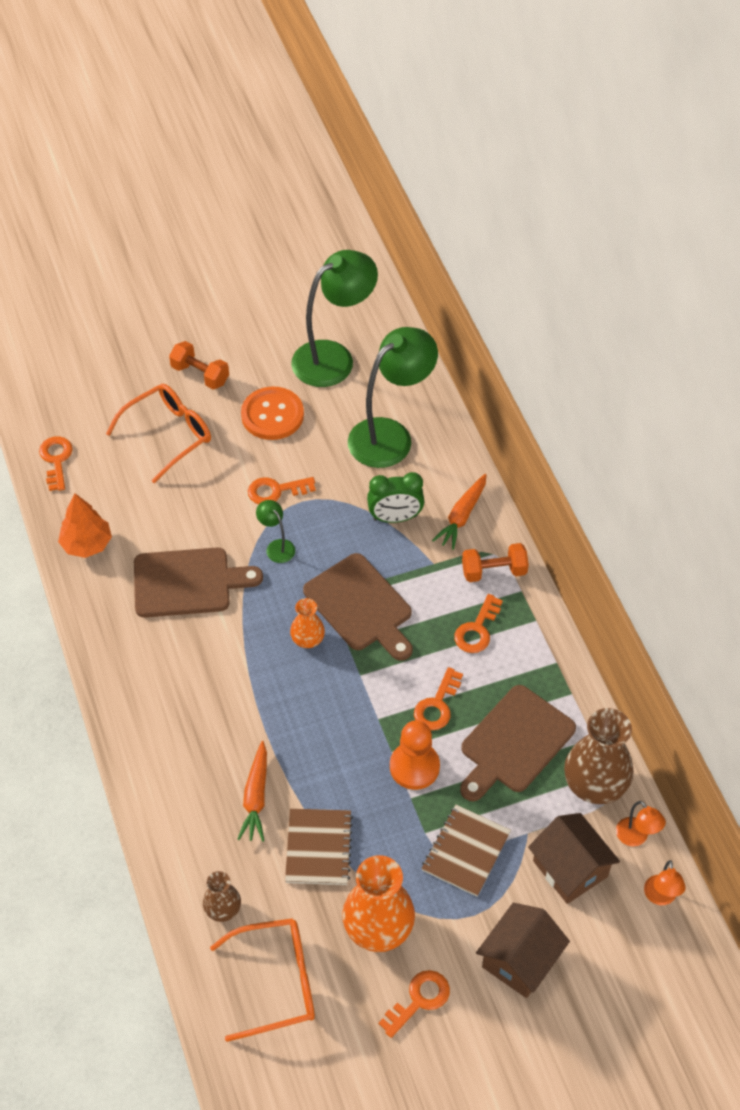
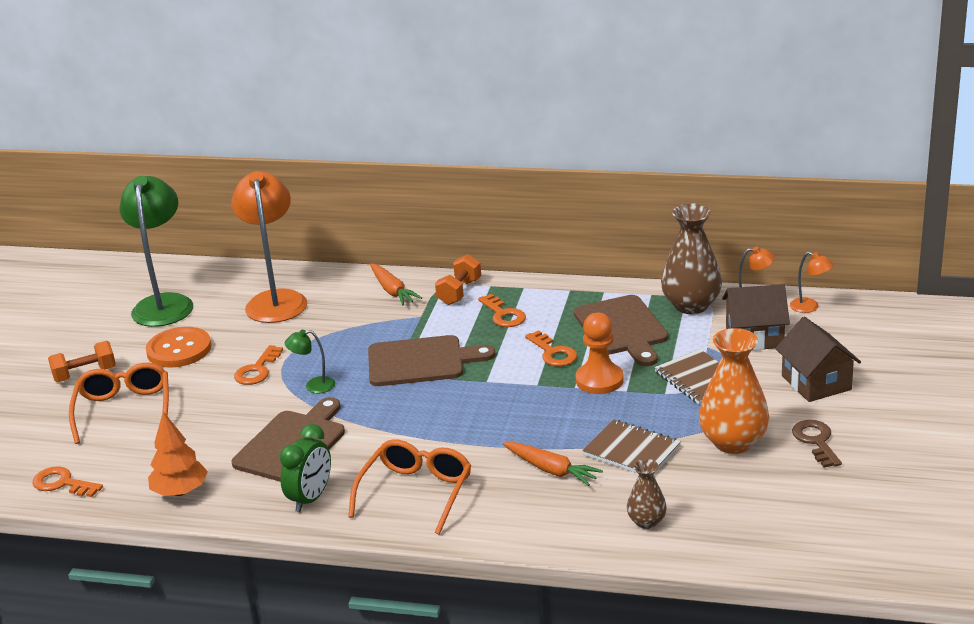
camera: 55 degrees left, 25 degrees down
orange glasses [210,918,315,1042] -> orange glasses moved to [348,439,472,535]
orange vase [290,598,325,648] -> none
green lamp [348,327,438,468] -> orange lamp [231,171,307,323]
green clock [367,472,424,523] -> green clock moved to [280,424,331,512]
orange key [379,970,450,1038] -> brown key [792,420,842,468]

○ ○ ○ ○

- [Task prompt] When a picture appears among the entries, skip it; transcribe everything else exactly.

- [Response area]
camera: 55 degrees left, 25 degrees down
orange glasses [210,918,315,1042] -> orange glasses moved to [348,439,472,535]
orange vase [290,598,325,648] -> none
green lamp [348,327,438,468] -> orange lamp [231,171,307,323]
green clock [367,472,424,523] -> green clock moved to [280,424,331,512]
orange key [379,970,450,1038] -> brown key [792,420,842,468]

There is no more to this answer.